(Direction): Reproduce the entries exactly.

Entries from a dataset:
begin

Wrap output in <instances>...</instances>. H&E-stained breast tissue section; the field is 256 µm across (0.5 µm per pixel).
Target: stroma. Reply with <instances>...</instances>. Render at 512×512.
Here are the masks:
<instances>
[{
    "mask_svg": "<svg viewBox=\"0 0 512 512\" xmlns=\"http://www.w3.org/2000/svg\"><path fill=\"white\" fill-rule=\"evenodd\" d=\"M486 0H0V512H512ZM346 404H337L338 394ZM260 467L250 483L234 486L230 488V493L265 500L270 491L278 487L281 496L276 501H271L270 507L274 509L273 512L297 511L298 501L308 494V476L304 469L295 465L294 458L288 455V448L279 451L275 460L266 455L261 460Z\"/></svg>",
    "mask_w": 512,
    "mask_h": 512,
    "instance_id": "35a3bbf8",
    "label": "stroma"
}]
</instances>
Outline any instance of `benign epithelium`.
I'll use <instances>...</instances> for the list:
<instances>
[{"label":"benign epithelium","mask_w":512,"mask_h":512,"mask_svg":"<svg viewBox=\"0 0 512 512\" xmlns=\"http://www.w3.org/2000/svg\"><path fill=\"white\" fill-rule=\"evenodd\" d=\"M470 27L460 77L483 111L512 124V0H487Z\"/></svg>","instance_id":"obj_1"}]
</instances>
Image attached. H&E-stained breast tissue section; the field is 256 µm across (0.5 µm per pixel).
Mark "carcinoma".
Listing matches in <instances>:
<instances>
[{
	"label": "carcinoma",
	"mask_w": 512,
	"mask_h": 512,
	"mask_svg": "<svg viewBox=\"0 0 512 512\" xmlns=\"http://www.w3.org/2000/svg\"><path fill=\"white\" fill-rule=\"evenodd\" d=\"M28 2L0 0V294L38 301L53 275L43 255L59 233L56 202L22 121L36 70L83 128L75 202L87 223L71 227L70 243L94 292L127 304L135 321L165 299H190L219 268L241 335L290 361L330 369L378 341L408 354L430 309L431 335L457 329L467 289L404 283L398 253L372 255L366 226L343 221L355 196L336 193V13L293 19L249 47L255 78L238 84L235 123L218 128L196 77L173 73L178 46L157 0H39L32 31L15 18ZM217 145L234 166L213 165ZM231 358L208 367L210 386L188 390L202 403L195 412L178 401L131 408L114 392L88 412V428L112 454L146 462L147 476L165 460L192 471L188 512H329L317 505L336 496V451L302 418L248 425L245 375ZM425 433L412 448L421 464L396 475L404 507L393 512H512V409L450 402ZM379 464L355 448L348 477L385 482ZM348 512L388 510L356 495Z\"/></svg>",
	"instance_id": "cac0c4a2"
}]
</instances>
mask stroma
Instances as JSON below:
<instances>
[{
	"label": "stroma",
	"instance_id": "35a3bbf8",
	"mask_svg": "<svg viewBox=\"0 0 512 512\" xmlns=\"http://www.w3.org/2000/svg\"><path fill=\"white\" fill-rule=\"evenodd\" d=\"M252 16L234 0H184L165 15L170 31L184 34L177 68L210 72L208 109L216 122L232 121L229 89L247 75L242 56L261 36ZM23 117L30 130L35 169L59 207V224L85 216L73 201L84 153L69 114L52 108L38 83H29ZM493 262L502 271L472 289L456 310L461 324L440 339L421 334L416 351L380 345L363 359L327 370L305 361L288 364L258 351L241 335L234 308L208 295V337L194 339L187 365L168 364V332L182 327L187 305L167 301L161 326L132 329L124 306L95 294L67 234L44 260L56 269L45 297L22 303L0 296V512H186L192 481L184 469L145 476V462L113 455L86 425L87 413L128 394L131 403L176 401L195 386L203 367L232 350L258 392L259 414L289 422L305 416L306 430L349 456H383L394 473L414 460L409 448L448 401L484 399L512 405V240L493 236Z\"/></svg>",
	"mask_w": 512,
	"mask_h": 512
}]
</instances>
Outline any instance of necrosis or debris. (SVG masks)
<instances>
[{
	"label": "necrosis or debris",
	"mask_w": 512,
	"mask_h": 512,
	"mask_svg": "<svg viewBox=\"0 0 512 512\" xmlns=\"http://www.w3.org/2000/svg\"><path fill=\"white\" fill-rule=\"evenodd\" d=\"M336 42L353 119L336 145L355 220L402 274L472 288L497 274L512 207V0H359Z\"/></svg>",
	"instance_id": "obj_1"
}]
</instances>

end

(Output below):
Wrap output in <instances>...</instances>. H&E-stained breast tissue section; the field is 256 µm across (0.5 µm per pixel).
Target: stroma. Reply with <instances>...</instances>. Render at 512×512.
Here are the masks:
<instances>
[{
    "mask_svg": "<svg viewBox=\"0 0 512 512\" xmlns=\"http://www.w3.org/2000/svg\"><path fill=\"white\" fill-rule=\"evenodd\" d=\"M486 0H0V512H512ZM346 404H337L338 394ZM260 467L250 483L234 486L230 488V493L265 500L270 491L278 487L281 496L276 501H271L270 507L274 509L273 512L297 511L298 501L308 494V476L304 469L295 465L294 458L288 455V448L279 451L275 460L266 455L261 460Z\"/></svg>",
    "mask_w": 512,
    "mask_h": 512,
    "instance_id": "35a3bbf8",
    "label": "stroma"
}]
</instances>
Outline any instance of `benign epithelium`.
I'll use <instances>...</instances> for the list:
<instances>
[{"label":"benign epithelium","mask_w":512,"mask_h":512,"mask_svg":"<svg viewBox=\"0 0 512 512\" xmlns=\"http://www.w3.org/2000/svg\"><path fill=\"white\" fill-rule=\"evenodd\" d=\"M470 27L460 77L483 111L512 124V0H487Z\"/></svg>","instance_id":"obj_1"}]
</instances>
Image attached. H&E-stained breast tissue section; the field is 256 µm across (0.5 µm per pixel).
Mark "carcinoma".
Listing matches in <instances>:
<instances>
[{
	"label": "carcinoma",
	"mask_w": 512,
	"mask_h": 512,
	"mask_svg": "<svg viewBox=\"0 0 512 512\" xmlns=\"http://www.w3.org/2000/svg\"><path fill=\"white\" fill-rule=\"evenodd\" d=\"M28 2L0 0V294L38 301L53 275L43 255L59 233L56 202L22 121L36 70L83 128L75 202L87 223L71 227L70 243L94 292L127 304L135 321L165 299H190L219 268L241 335L290 361L330 369L378 341L408 354L430 309L431 335L457 329L467 289L404 283L398 253L372 255L366 226L343 221L355 196L336 193V13L293 19L249 47L255 78L238 84L235 123L218 128L196 77L173 73L178 46L157 0H39L32 31L15 18ZM217 145L234 166L213 165ZM231 358L208 367L210 386L188 390L202 403L195 412L178 401L131 408L114 392L88 412V428L112 454L146 462L147 476L165 460L192 471L188 512H329L317 505L336 496V451L302 418L248 425L245 375ZM425 433L412 448L421 464L396 475L404 507L393 512H512V409L450 402ZM379 464L355 448L348 477L385 482ZM348 512L388 510L356 495Z\"/></svg>",
	"instance_id": "cac0c4a2"
}]
</instances>
mask stroma
Instances as JSON below:
<instances>
[{
	"label": "stroma",
	"instance_id": "35a3bbf8",
	"mask_svg": "<svg viewBox=\"0 0 512 512\" xmlns=\"http://www.w3.org/2000/svg\"><path fill=\"white\" fill-rule=\"evenodd\" d=\"M252 16L234 0H184L165 15L170 31L184 34L177 68L210 72L208 109L216 122L232 121L229 89L247 75L242 56L261 36ZM23 117L30 130L35 169L59 207V224L85 216L73 201L84 153L69 114L52 108L38 83H29ZM493 262L502 271L472 289L456 310L461 324L440 339L421 334L416 351L380 345L363 359L327 370L305 361L288 364L258 351L241 335L234 308L208 295V337L194 339L187 365L168 364V332L182 327L187 305L167 301L161 326L132 329L124 306L95 294L67 234L44 260L56 269L45 297L22 303L0 296V512H186L192 481L184 469L145 476V462L113 455L86 425L87 413L128 394L131 403L176 401L195 386L203 367L232 350L258 392L259 414L289 422L305 416L306 430L349 456H383L394 473L414 460L409 448L448 401L484 399L512 405V240L493 236Z\"/></svg>",
	"mask_w": 512,
	"mask_h": 512
}]
</instances>
Outline any instance of necrosis or debris. (SVG masks)
<instances>
[{
	"label": "necrosis or debris",
	"mask_w": 512,
	"mask_h": 512,
	"mask_svg": "<svg viewBox=\"0 0 512 512\" xmlns=\"http://www.w3.org/2000/svg\"><path fill=\"white\" fill-rule=\"evenodd\" d=\"M336 42L353 119L336 145L355 220L402 274L472 288L497 274L512 207V0H359Z\"/></svg>",
	"instance_id": "obj_1"
}]
</instances>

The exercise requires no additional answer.